§ Work instructions: Only lines holding "BLUE" are needed; copy each of them from the data below.
======== Information given ========
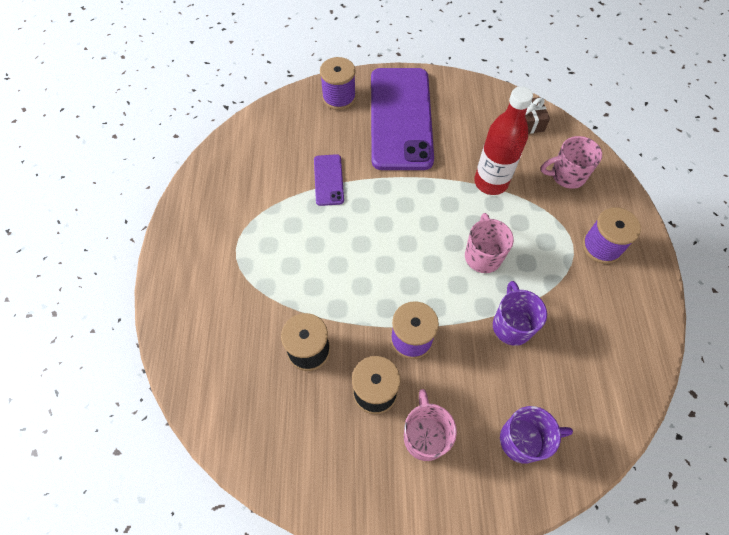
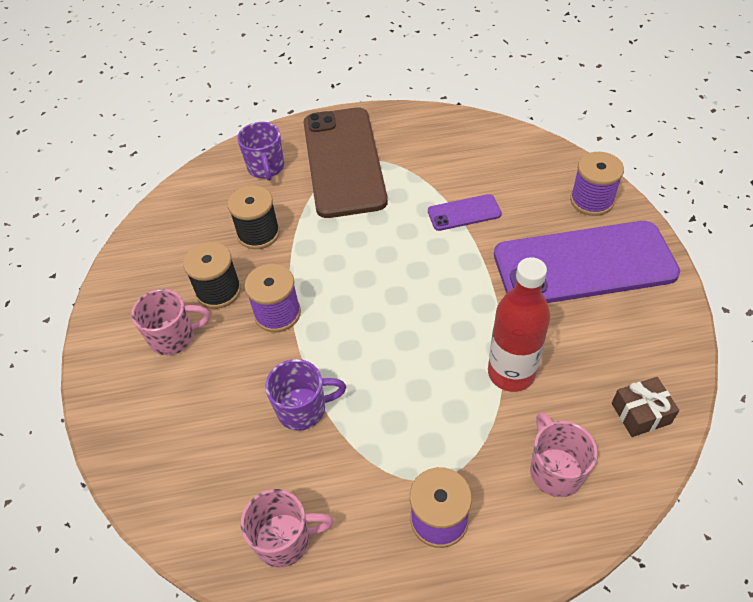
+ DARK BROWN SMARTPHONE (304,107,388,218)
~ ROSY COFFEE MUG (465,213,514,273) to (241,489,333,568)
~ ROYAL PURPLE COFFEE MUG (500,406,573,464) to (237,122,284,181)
========
======== Information given ========
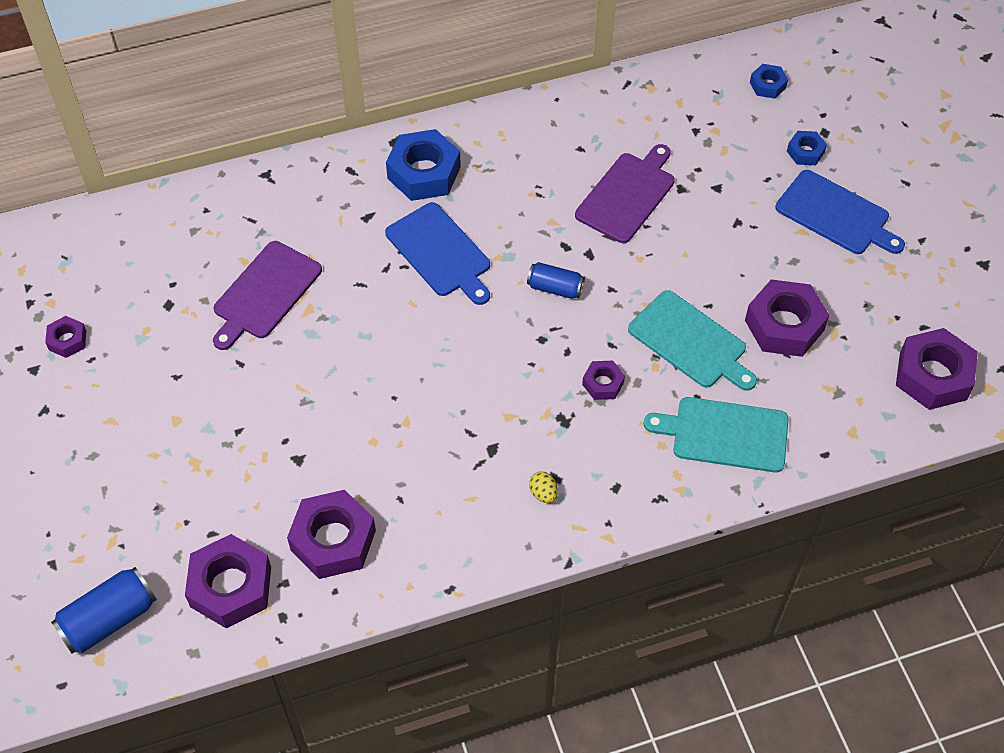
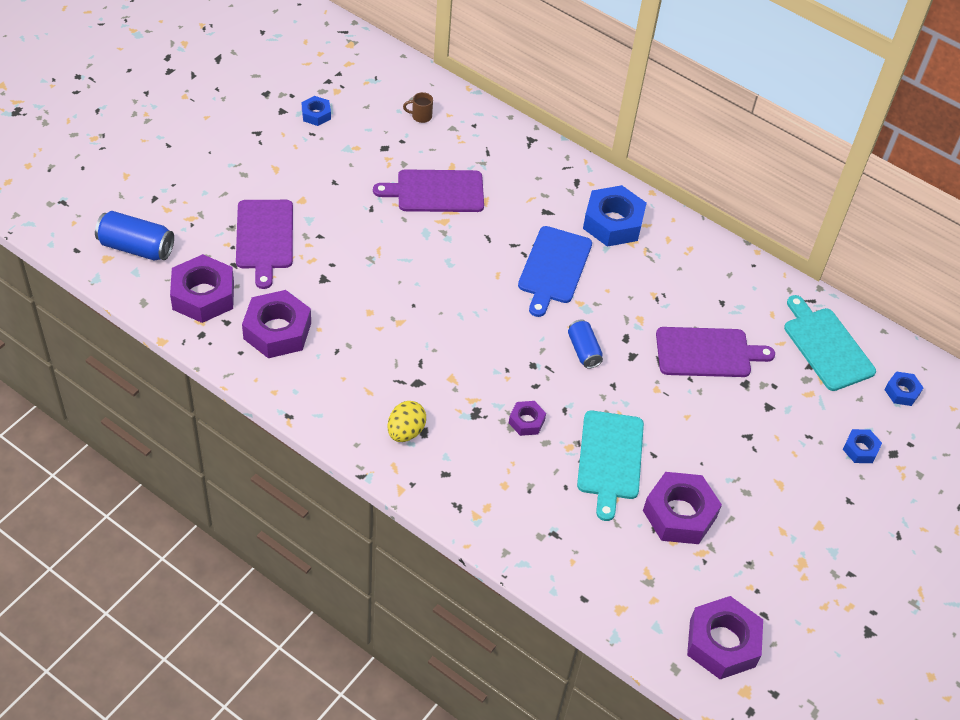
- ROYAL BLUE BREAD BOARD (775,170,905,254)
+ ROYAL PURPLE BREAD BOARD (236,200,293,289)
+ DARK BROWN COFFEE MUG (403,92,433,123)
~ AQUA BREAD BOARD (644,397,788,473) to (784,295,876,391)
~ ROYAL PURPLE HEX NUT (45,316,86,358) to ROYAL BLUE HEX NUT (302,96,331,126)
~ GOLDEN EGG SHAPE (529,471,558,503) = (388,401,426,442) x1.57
========
§ Task response:
- ROYAL BLUE BREAD BOARD (775,170,905,254)
~ ROYAL PURPLE HEX NUT (45,316,86,358) to ROYAL BLUE HEX NUT (302,96,331,126)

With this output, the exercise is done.